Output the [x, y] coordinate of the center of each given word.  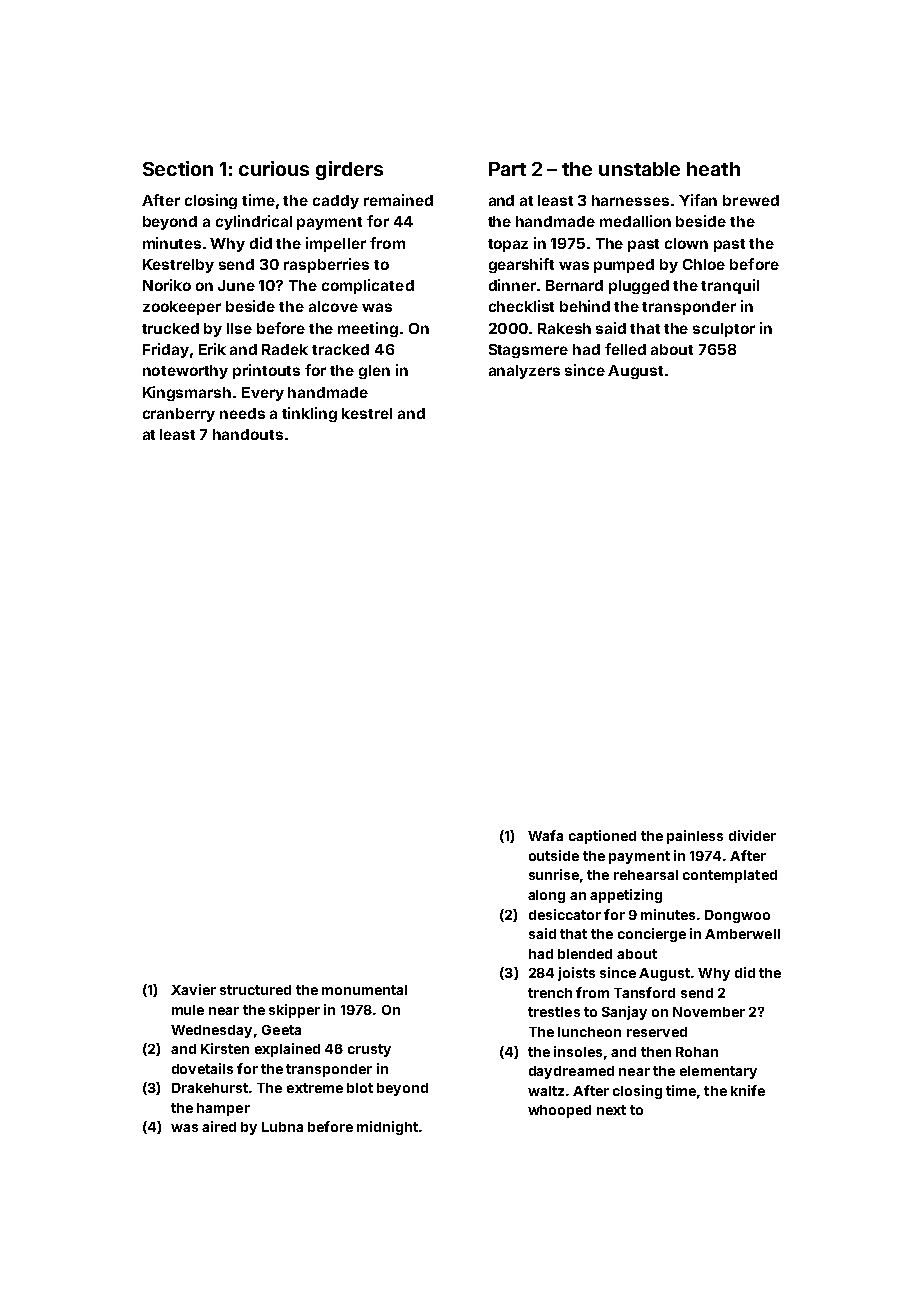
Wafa [545, 835]
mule [188, 1010]
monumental [364, 990]
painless [695, 837]
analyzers [524, 372]
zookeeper [182, 308]
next [611, 1110]
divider [752, 835]
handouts [248, 434]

_ _ _ _ _ _ _

Reproduce every line of the records above verbatim, leaving out the pictures.

> RESPONSE TO THE EXERCISE:
Output the [x, y] coordinate of the center of each given word.  
Wafa [545, 835]
mule [188, 1010]
monumental [364, 990]
painless [695, 837]
analyzers [524, 372]
zookeeper [182, 308]
next [611, 1110]
divider [752, 835]
handouts [248, 434]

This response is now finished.